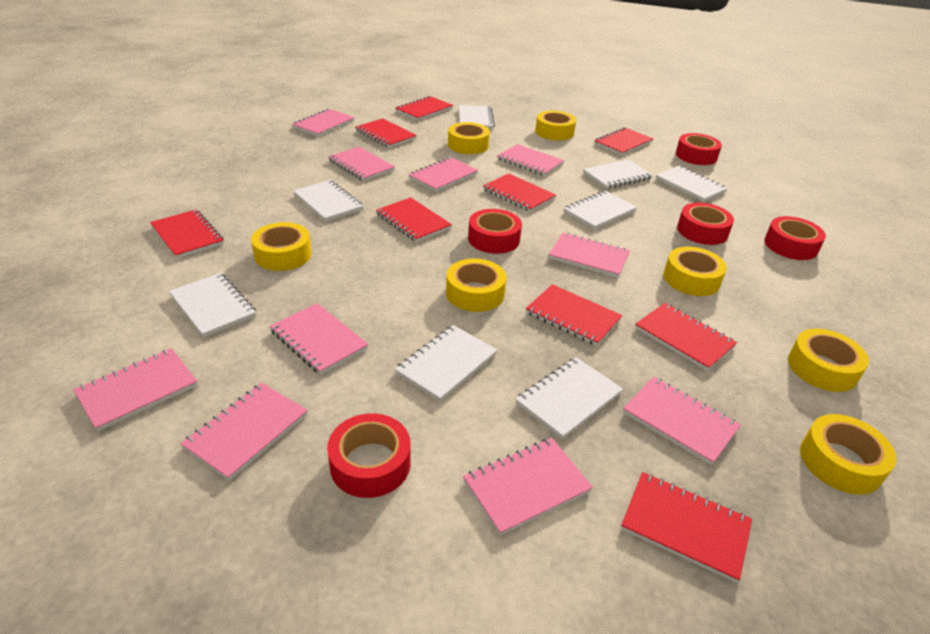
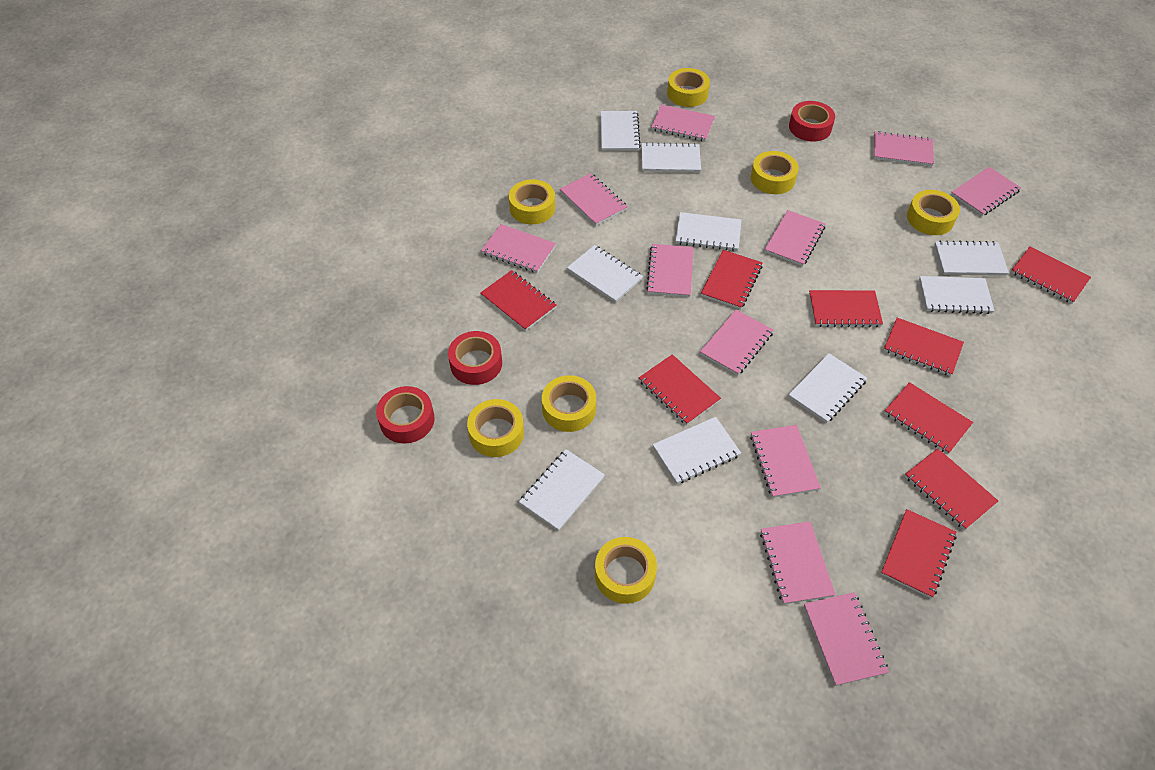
pink notebook: 10 -> 11
red tape: 5 -> 3
white notebook: 8 -> 9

# # #

◆ **REQUIRED WORK**
Return the listing above in full and exactly, omitting all pictures.

◆ **EXPECTED ANSWER**
pink notebook: 10 -> 11
red tape: 5 -> 3
white notebook: 8 -> 9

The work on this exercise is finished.